Run through the data and copy out every line that mentions the word "moved".
------ AVAILABLE DATA
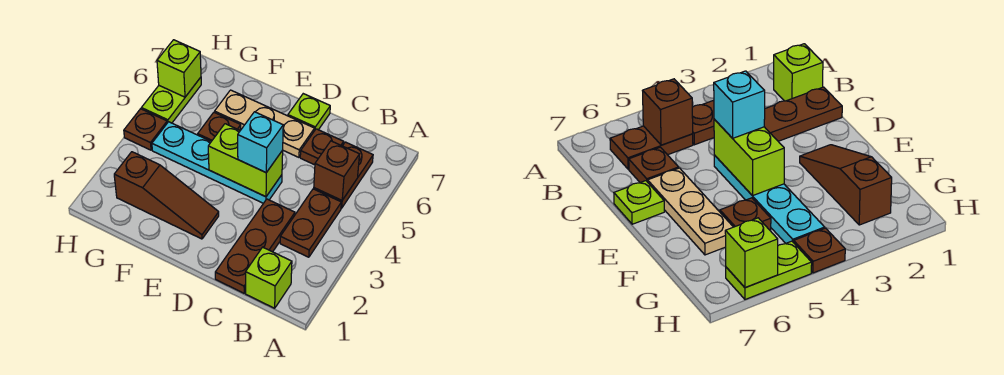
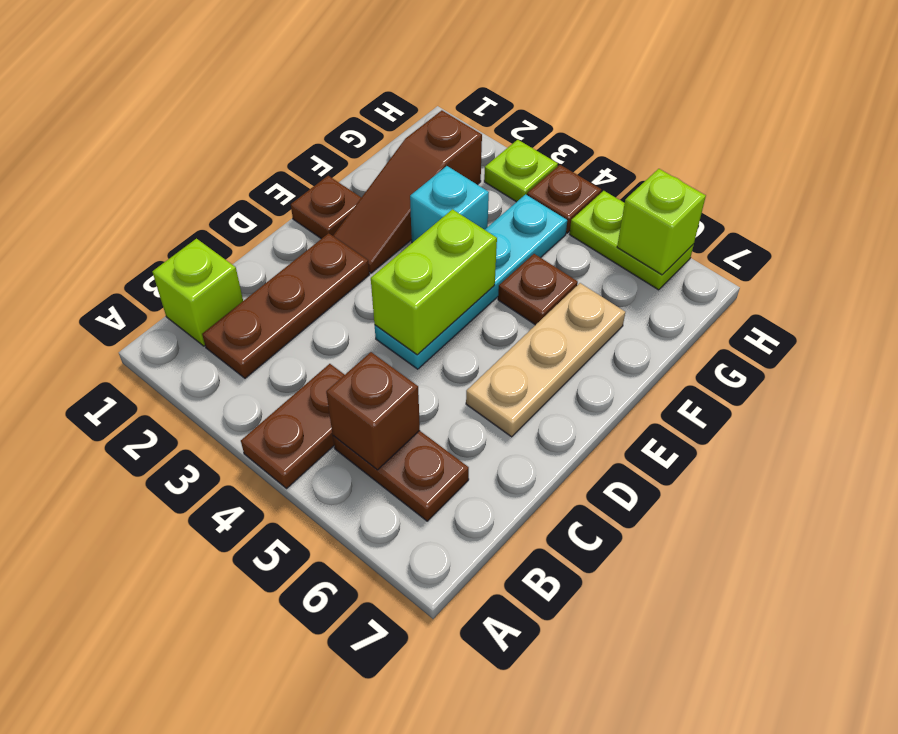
brown 1x2 plate [280,189,341,257] -> brown 1x2 plate turned to [241,364,345,488]
brown 1x3 plate [215,199,295,293] -> brown 1x3 plate turned to [202,233,369,378]
brown 1x1 plate [300,129,344,165] -> brown 1x1 plate moved to [291,176,361,239]
cyan 1x1 brick [238,112,283,172] -> cyan 1x1 brick moved to [410,166,489,243]
lime 1x1 plate [288,94,330,131] -> lime 1x1 plate moved to [484,140,558,202]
------------
● RESPONSE AREA
brown 1x1 plate [300,129,344,165] -> brown 1x1 plate moved to [291,176,361,239]
cyan 1x1 brick [238,112,283,172] -> cyan 1x1 brick moved to [410,166,489,243]
lime 1x1 plate [288,94,330,131] -> lime 1x1 plate moved to [484,140,558,202]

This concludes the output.